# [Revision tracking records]
——

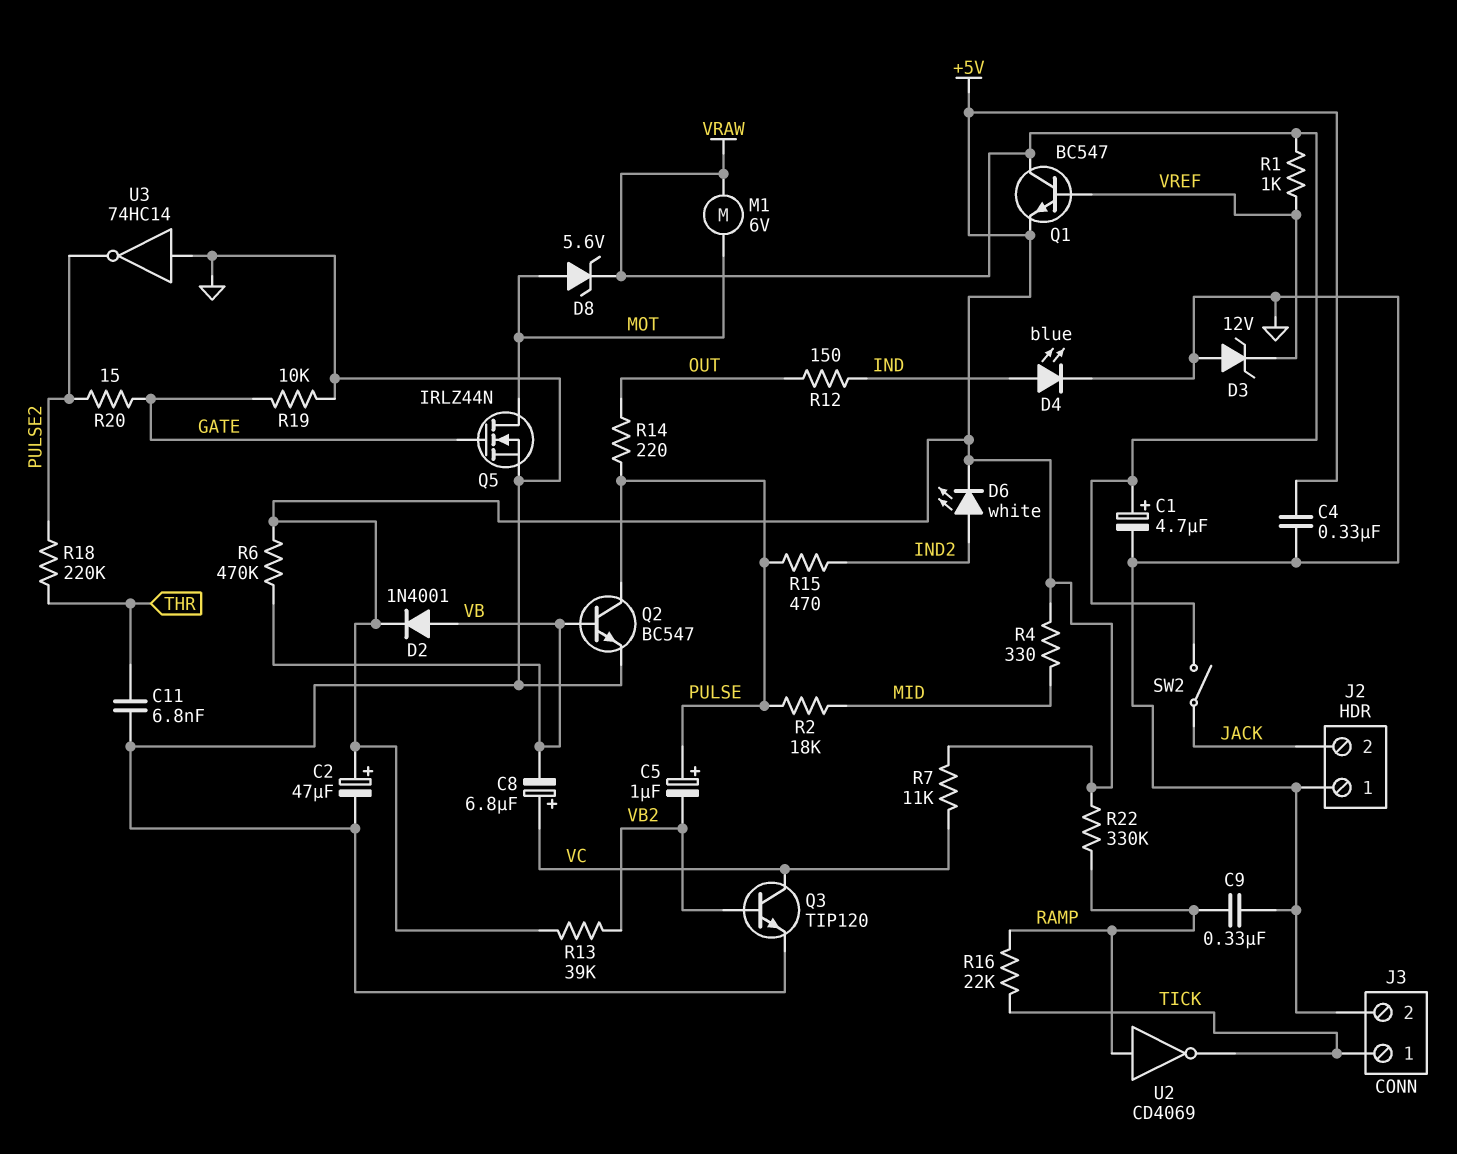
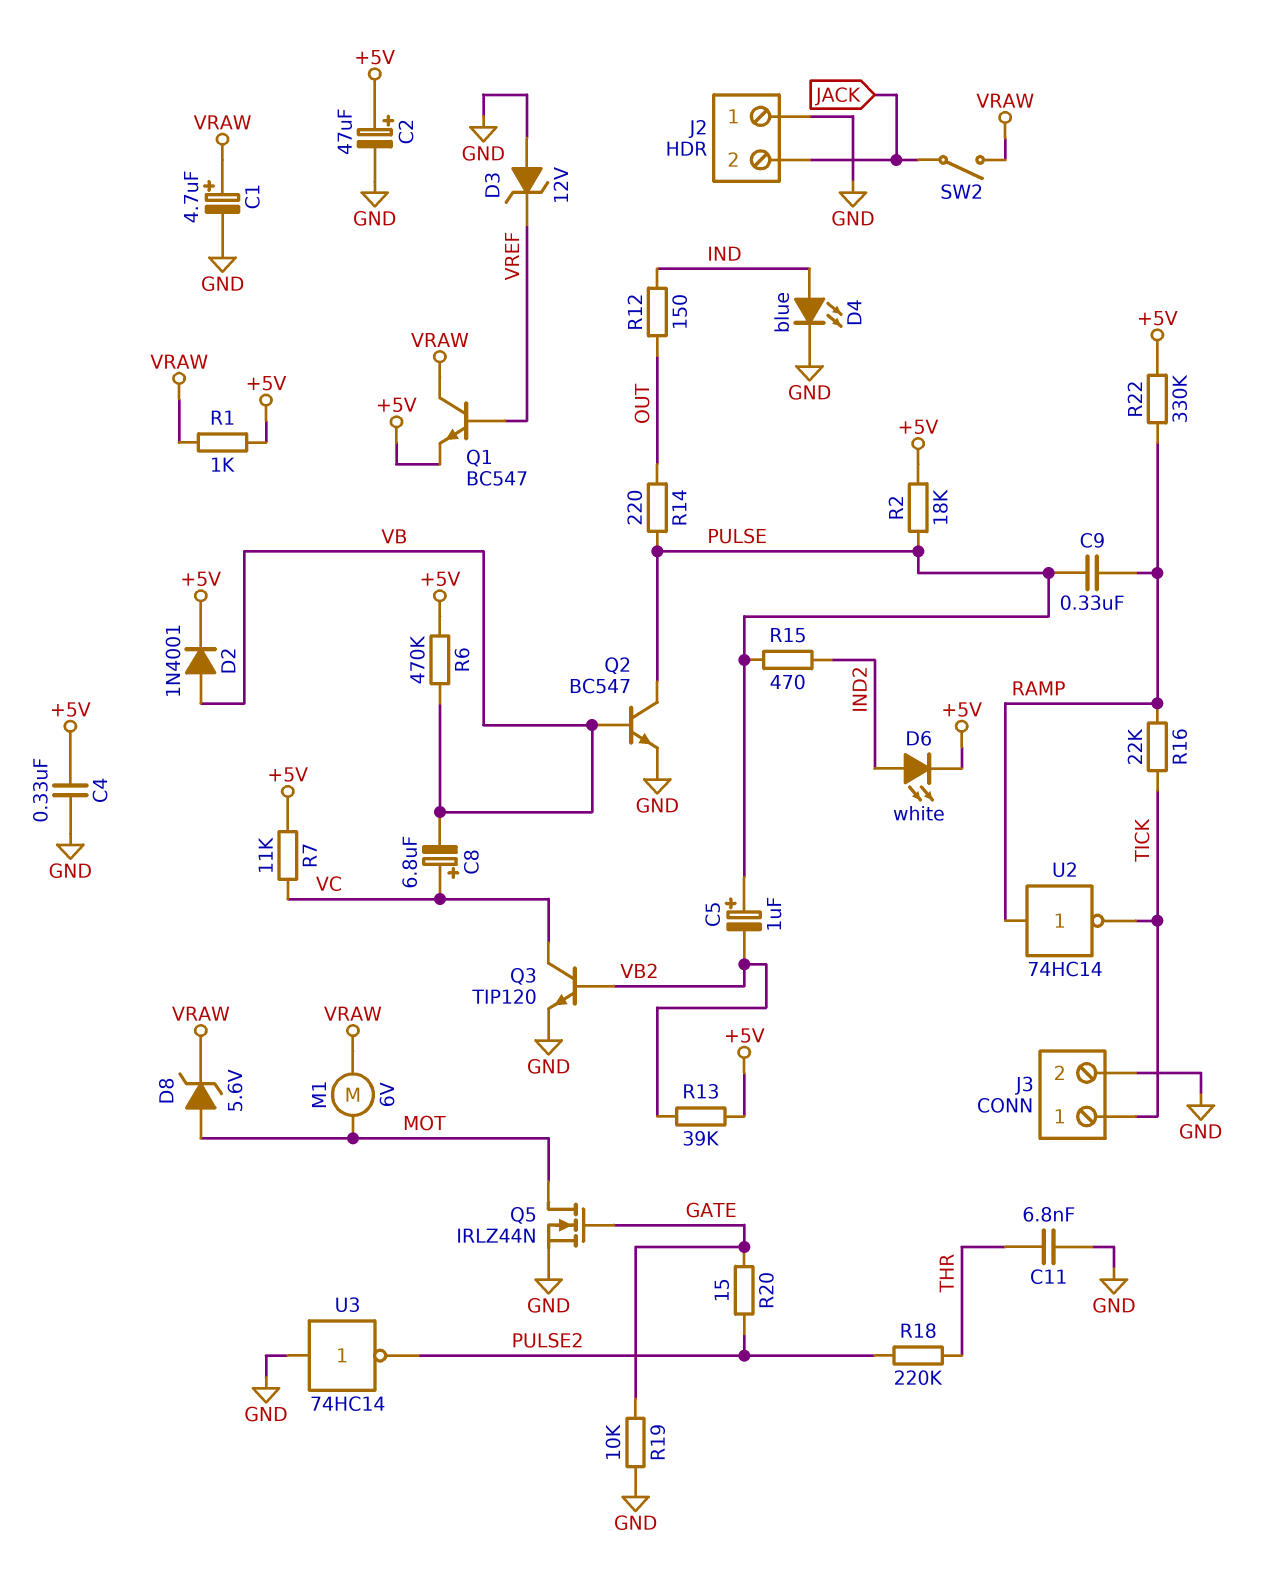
C9: 330nF (GND, RAMP) -> 330nF (PULSE, RAMP)
R1: 1k (VRAW, VREF) -> 1k (+5V, VRAW)
R2: 18k (MID, PULSE) -> 18k (+5V, PULSE)
R4: 330 (+5V, MID) -> none
U2: NOT CD4069 (in RAMP, out TICK) -> NOT 74HC14 (in RAMP, out TICK)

——

# [About this task]
The required output is the lines from the one holding "R2: 18k (MID, PULSE) -> 18k (+5V, PULSE)" through the last line of the entries above, copied exactly.

# [Task response]
R2: 18k (MID, PULSE) -> 18k (+5V, PULSE)
R4: 330 (+5V, MID) -> none
U2: NOT CD4069 (in RAMP, out TICK) -> NOT 74HC14 (in RAMP, out TICK)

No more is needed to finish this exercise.